Records from a data source:
────
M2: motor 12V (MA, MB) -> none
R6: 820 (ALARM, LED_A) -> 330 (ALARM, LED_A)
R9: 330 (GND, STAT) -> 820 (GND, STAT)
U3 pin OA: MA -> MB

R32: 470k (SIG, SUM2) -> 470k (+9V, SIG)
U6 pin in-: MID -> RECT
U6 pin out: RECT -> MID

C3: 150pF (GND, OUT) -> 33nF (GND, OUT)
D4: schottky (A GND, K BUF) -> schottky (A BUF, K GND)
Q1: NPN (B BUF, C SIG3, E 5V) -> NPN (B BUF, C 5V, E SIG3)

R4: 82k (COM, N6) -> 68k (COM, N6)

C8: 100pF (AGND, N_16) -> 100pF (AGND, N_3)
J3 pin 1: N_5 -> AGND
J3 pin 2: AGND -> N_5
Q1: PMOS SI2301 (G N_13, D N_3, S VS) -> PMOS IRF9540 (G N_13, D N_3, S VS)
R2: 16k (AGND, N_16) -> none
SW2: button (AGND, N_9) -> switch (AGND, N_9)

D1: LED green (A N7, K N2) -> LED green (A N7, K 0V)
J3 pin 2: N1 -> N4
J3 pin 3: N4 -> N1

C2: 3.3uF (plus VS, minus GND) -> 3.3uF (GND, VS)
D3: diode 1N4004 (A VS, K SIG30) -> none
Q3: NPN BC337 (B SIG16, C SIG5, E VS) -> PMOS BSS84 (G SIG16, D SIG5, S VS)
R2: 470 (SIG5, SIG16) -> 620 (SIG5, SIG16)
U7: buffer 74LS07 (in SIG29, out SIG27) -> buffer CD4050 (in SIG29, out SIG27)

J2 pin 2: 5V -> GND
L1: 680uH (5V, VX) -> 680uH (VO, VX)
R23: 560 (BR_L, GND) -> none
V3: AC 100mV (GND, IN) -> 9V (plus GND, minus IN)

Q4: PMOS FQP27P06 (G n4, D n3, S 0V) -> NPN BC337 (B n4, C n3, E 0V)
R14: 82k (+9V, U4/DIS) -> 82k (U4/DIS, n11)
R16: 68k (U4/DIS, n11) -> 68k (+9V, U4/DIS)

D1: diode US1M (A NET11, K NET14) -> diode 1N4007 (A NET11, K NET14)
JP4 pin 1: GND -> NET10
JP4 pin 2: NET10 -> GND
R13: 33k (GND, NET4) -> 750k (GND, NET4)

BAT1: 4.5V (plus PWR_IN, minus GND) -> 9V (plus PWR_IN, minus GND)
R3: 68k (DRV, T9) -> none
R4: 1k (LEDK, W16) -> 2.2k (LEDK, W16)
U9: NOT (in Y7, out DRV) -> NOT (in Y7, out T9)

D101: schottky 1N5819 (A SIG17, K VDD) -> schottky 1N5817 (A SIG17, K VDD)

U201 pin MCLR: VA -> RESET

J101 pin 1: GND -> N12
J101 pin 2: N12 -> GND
────
PROBLEM STATEMENT: Please give the number of lines in the data above that hold "plus", and write nothing else.

TASK ANSWER: 3